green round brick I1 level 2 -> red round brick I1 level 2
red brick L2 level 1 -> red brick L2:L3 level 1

****************************************

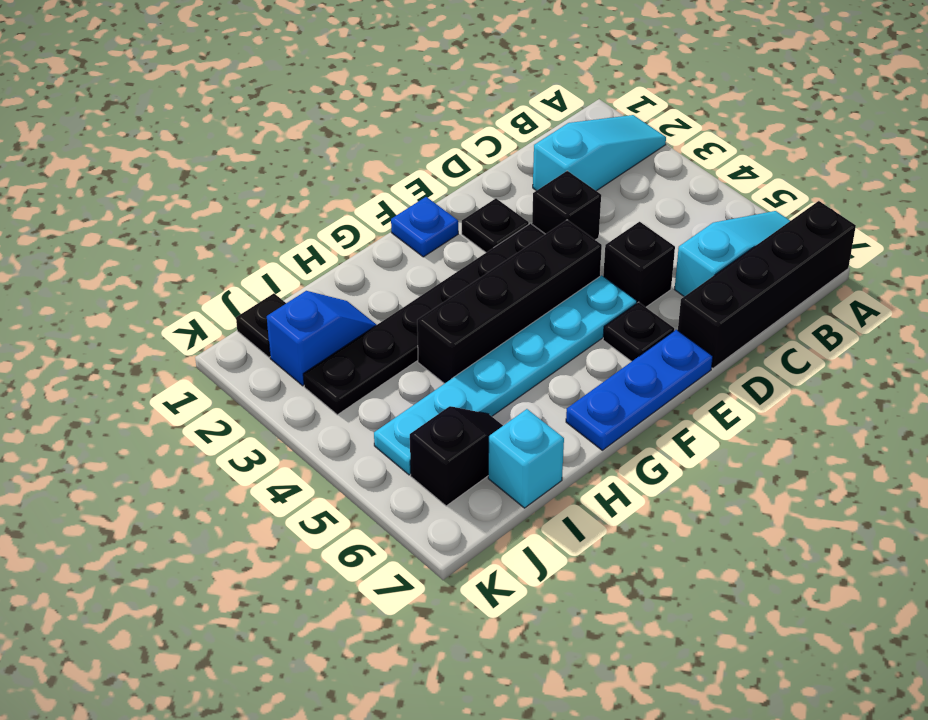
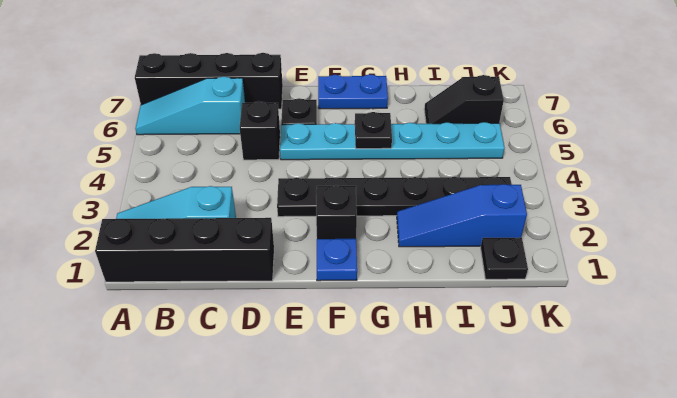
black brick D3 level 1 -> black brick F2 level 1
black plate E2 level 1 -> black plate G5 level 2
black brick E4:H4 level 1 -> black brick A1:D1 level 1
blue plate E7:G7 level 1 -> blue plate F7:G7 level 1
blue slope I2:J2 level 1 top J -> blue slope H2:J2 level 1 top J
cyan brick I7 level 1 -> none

****************************************

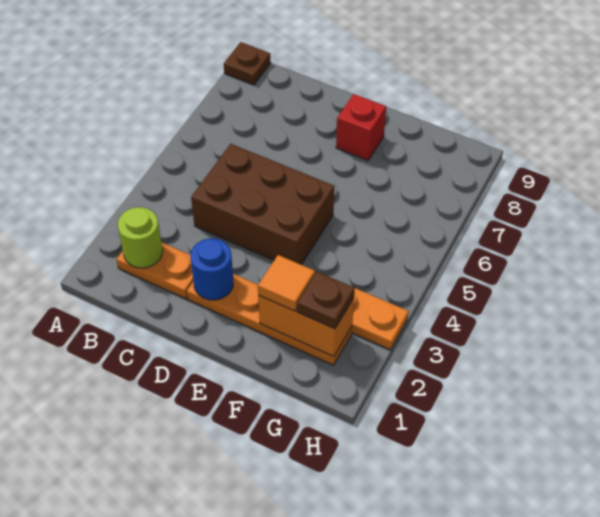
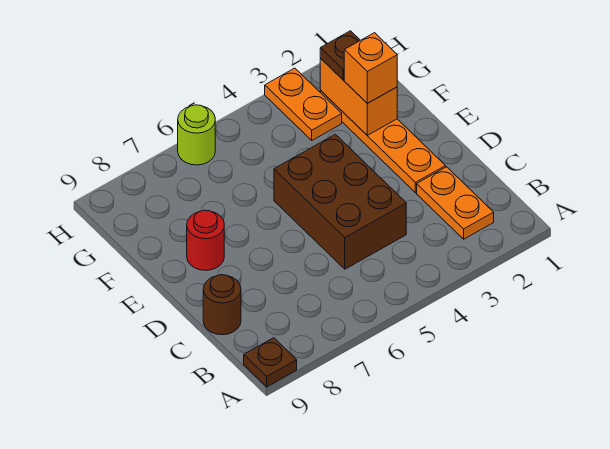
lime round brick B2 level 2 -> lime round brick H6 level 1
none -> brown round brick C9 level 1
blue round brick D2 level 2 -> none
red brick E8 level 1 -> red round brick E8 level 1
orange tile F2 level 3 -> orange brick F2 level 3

****************************************

» **EXERCISE OBJECTIVE**
Your answer should be the lines above, from the line containing "green round brick" up to and including the line containing "red brick L2 level", reproduced exactly and with nothing else.

» **SOLUTION FOR THIS EXERCISE**
green round brick I1 level 2 -> red round brick I1 level 2
red brick L2 level 1 -> red brick L2:L3 level 1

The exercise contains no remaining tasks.